_BRIEF_. After locating the line with "(459, 269) = (546, 322): red" in the data that follows, return it and every later line exactly, up to and including the line with "(738, 171) = (743, 141): brown".

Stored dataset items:
================================

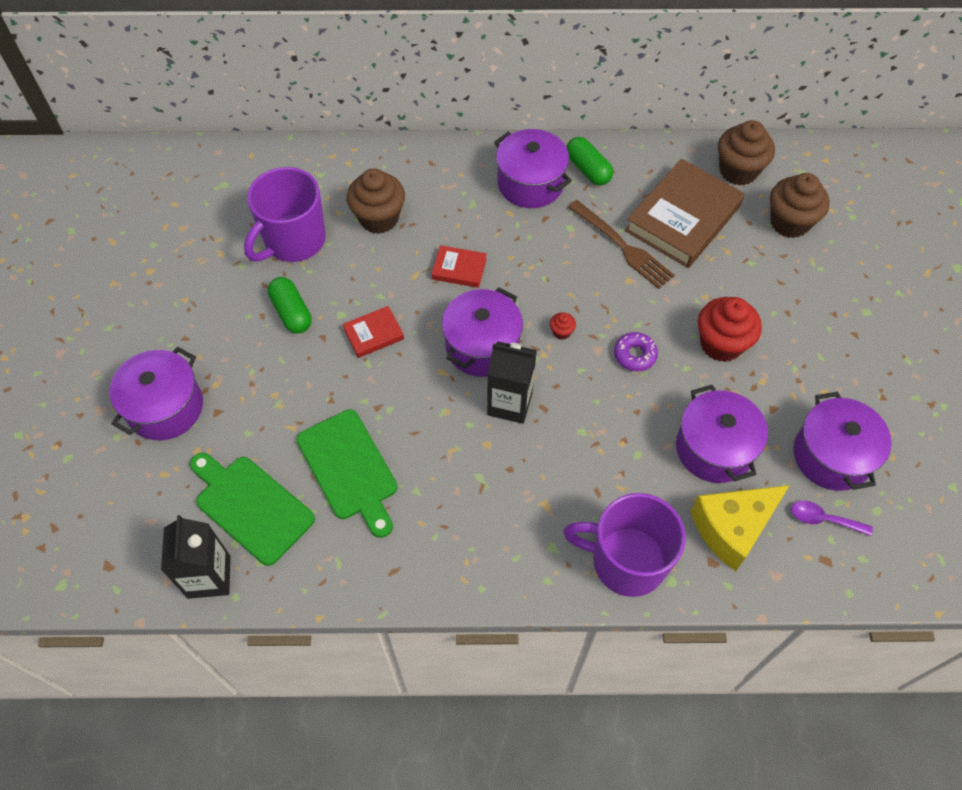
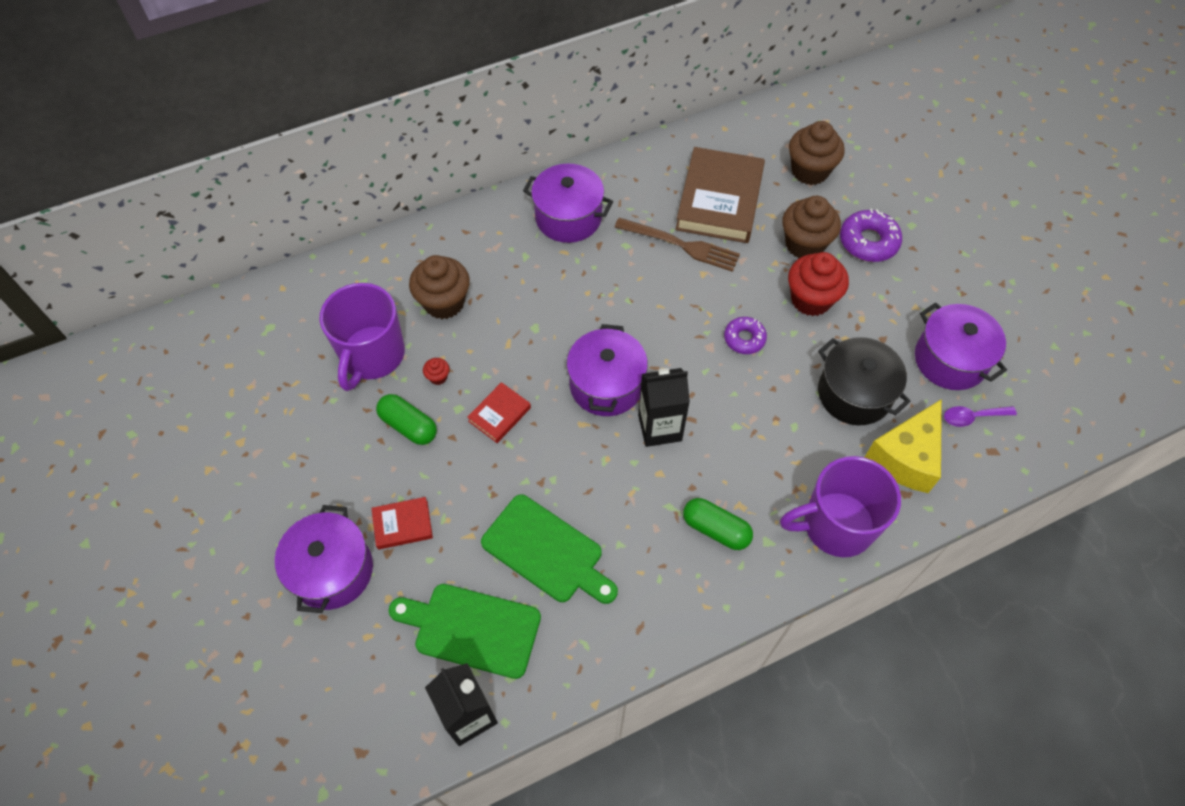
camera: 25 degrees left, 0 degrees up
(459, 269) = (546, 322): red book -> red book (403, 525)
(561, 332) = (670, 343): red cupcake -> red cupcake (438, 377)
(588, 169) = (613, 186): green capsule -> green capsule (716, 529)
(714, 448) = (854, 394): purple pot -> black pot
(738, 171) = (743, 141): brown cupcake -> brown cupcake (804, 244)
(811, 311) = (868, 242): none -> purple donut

================================

_ANSWER BOX_.
(459, 269) = (546, 322): red book -> red book (403, 525)
(561, 332) = (670, 343): red cupcake -> red cupcake (438, 377)
(588, 169) = (613, 186): green capsule -> green capsule (716, 529)
(714, 448) = (854, 394): purple pot -> black pot
(738, 171) = (743, 141): brown cupcake -> brown cupcake (804, 244)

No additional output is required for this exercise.